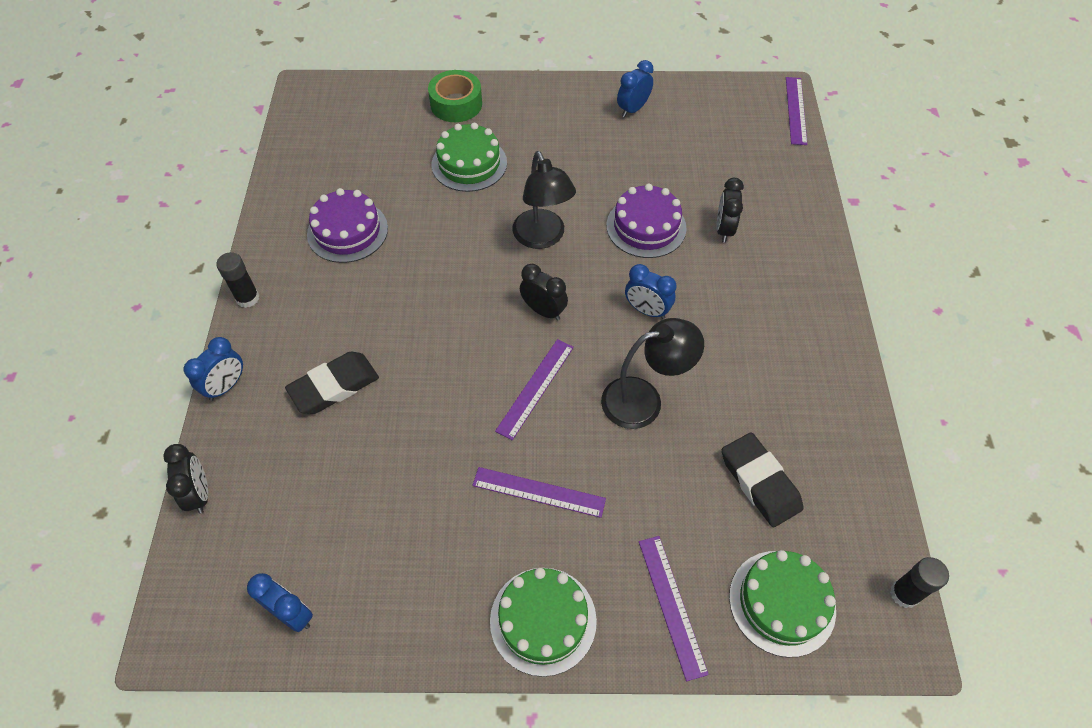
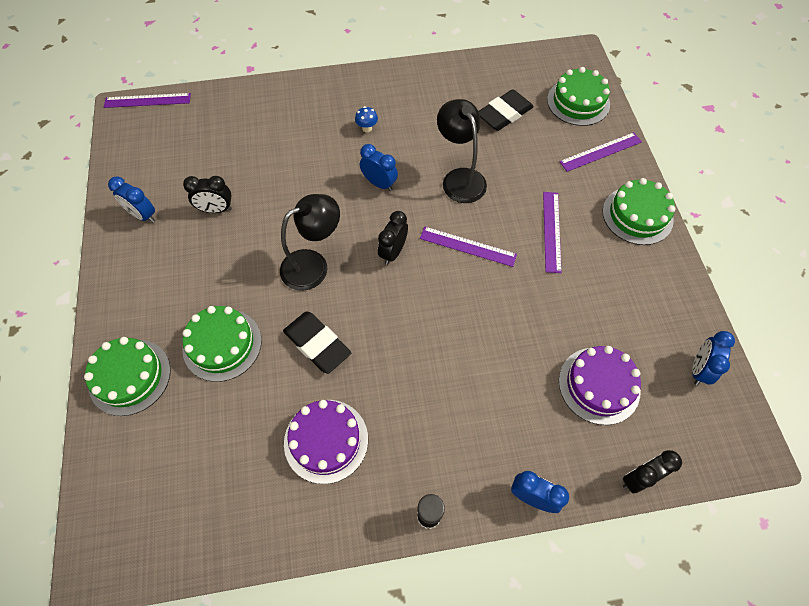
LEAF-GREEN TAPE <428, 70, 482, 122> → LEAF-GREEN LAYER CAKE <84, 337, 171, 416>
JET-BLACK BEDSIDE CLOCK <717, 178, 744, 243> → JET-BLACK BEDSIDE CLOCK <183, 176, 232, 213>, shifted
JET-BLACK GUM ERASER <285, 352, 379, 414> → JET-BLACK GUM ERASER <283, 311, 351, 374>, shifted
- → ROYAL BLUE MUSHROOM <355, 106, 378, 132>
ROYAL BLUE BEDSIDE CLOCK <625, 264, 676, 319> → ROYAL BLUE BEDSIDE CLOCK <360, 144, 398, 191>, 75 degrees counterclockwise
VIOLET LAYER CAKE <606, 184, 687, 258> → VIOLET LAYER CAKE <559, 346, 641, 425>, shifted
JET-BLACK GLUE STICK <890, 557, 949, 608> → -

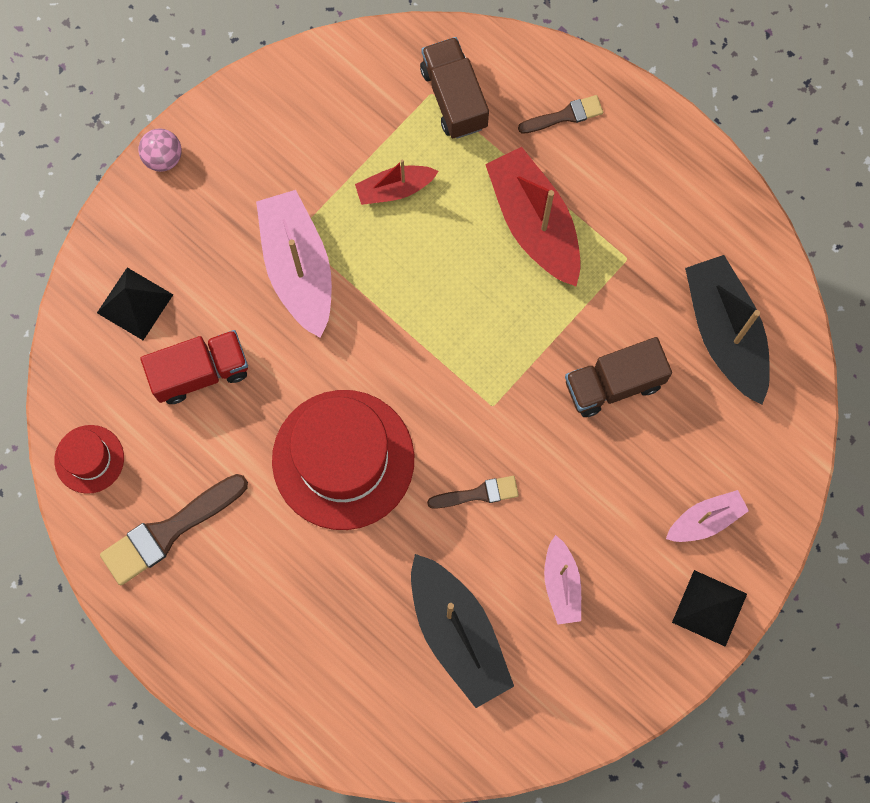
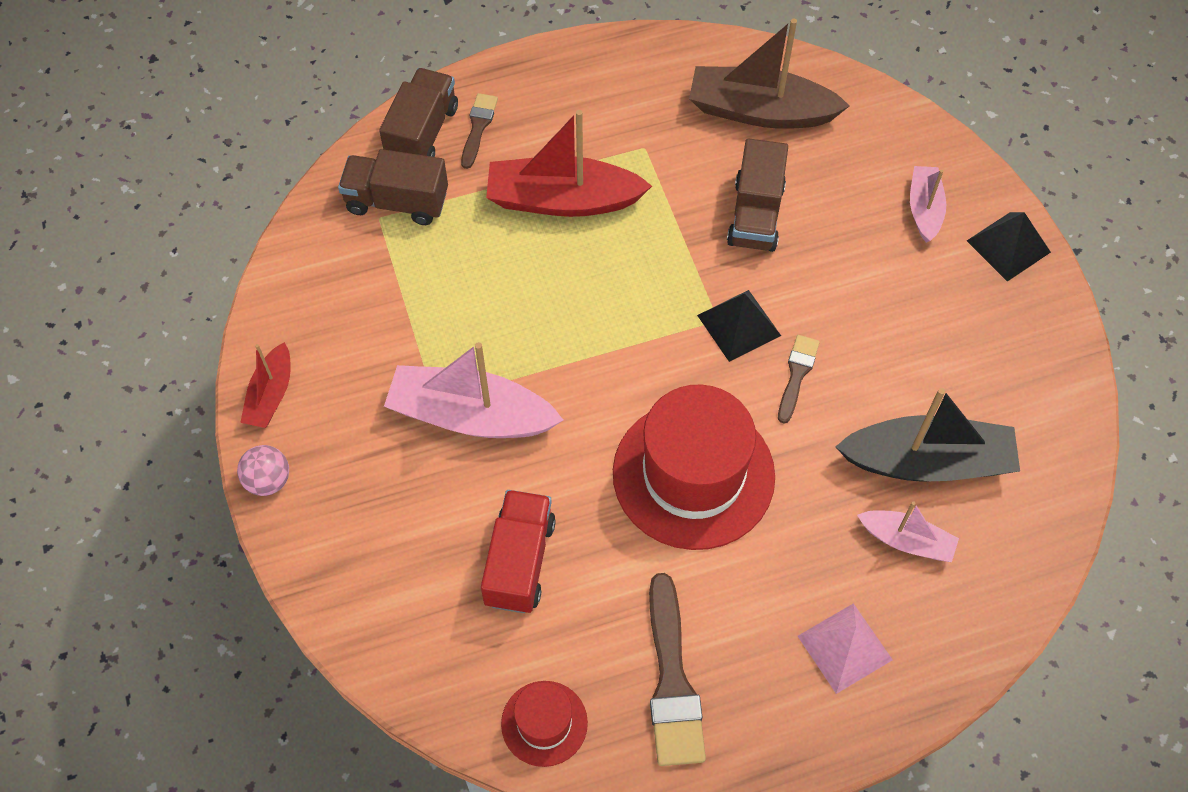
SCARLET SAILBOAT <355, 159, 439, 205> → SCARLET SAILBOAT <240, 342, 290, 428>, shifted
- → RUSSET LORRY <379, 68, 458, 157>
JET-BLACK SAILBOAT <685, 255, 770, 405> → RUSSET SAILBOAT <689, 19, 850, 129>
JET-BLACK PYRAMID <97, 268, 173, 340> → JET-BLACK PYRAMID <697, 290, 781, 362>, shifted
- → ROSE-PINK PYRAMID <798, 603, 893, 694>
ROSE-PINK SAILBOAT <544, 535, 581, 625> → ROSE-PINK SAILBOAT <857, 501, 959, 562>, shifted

========

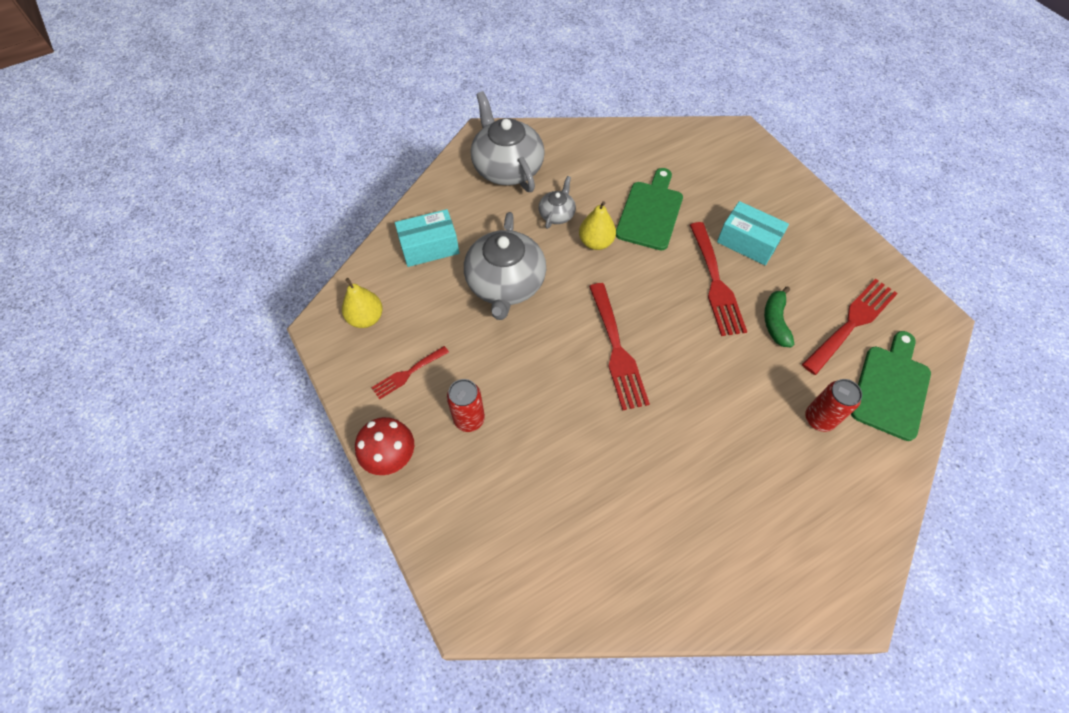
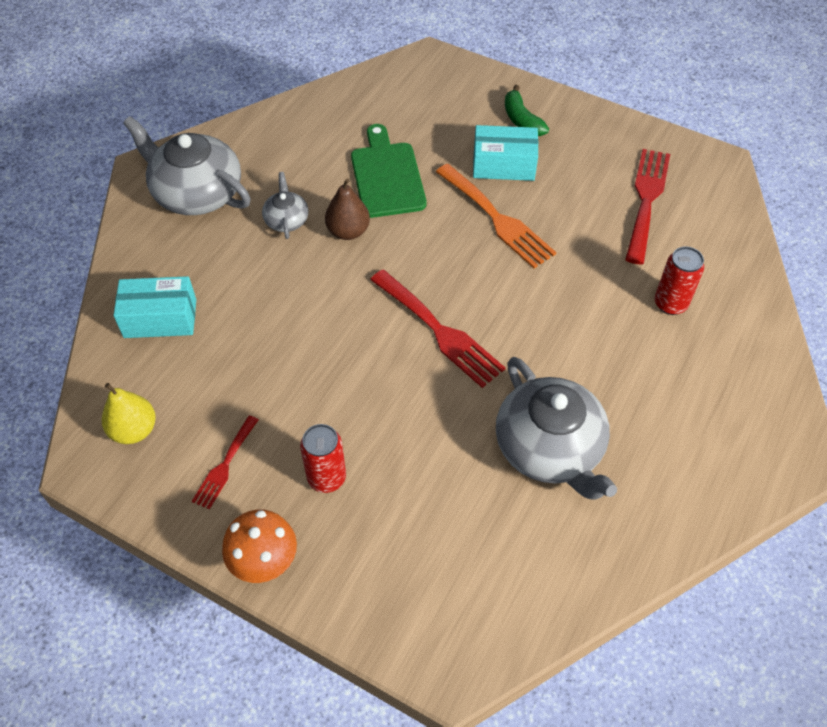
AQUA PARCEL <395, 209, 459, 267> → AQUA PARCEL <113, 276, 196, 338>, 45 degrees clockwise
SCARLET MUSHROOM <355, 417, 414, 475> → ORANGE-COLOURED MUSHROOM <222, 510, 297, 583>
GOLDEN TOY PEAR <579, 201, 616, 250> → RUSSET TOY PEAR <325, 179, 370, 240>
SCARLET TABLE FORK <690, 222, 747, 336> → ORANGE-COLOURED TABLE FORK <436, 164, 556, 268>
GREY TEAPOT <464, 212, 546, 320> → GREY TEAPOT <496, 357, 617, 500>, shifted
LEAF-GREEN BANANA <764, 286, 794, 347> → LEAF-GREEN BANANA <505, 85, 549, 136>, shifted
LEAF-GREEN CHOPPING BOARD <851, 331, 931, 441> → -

========

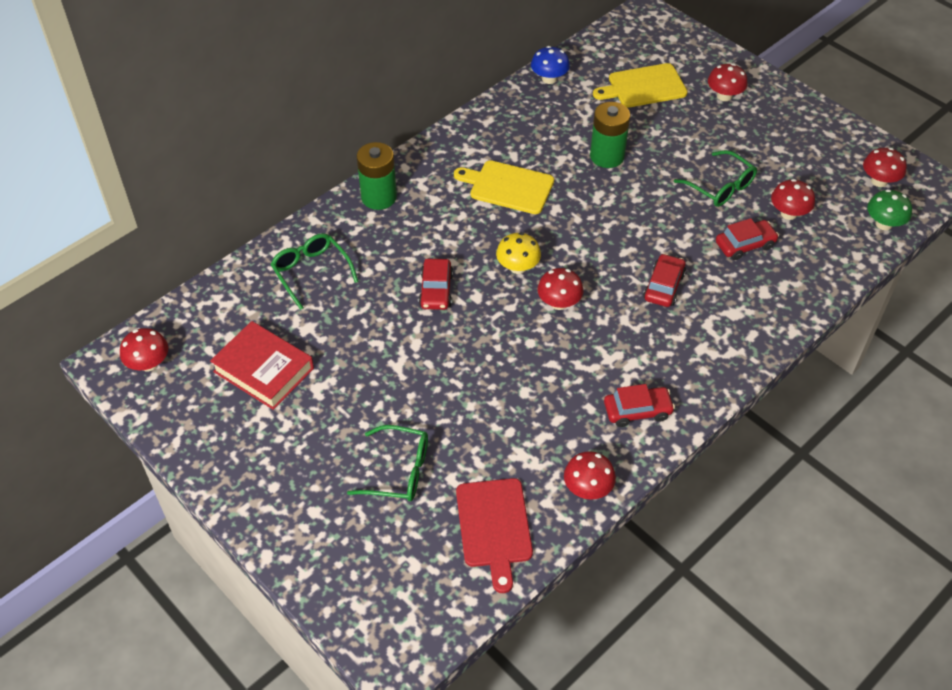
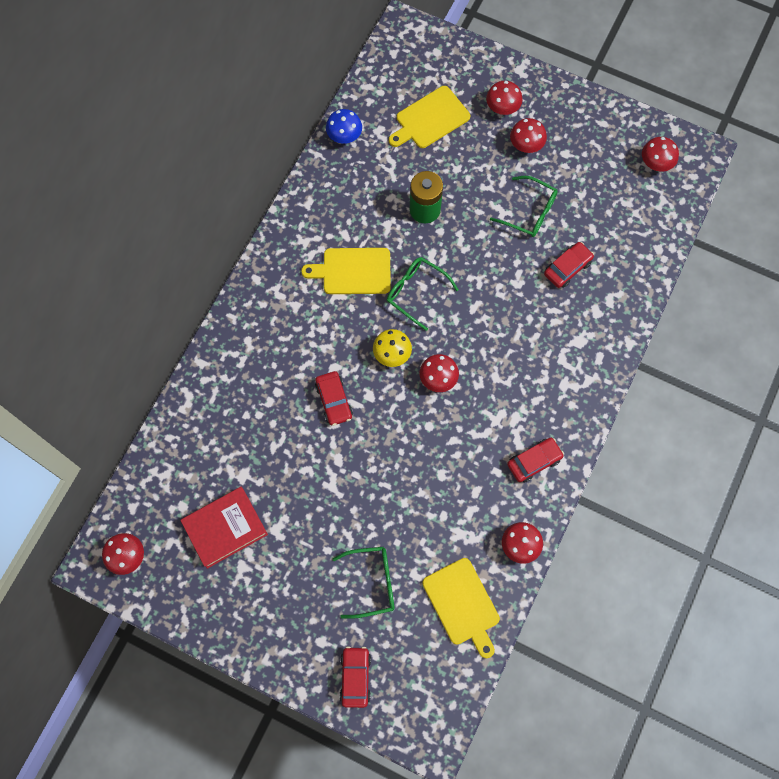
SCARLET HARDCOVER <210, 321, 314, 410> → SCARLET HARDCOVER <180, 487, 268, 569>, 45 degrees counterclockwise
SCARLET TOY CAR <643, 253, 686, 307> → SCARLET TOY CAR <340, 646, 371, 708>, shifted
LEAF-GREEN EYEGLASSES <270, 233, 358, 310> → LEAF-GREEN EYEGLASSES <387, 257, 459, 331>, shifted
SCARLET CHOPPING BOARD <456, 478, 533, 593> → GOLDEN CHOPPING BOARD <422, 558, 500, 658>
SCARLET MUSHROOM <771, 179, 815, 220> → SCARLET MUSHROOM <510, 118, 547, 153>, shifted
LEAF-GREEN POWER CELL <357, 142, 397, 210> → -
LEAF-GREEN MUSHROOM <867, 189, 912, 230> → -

========

**EXERCISE AIM:** Copy every line of the material in which the word "CAKE" occurs.

**RESPONSE FOR THIS EXERCISE:**
LEAF-GREEN TAPE <428, 70, 482, 122> → LEAF-GREEN LAYER CAKE <84, 337, 171, 416>
VIOLET LAYER CAKE <606, 184, 687, 258> → VIOLET LAYER CAKE <559, 346, 641, 425>, shifted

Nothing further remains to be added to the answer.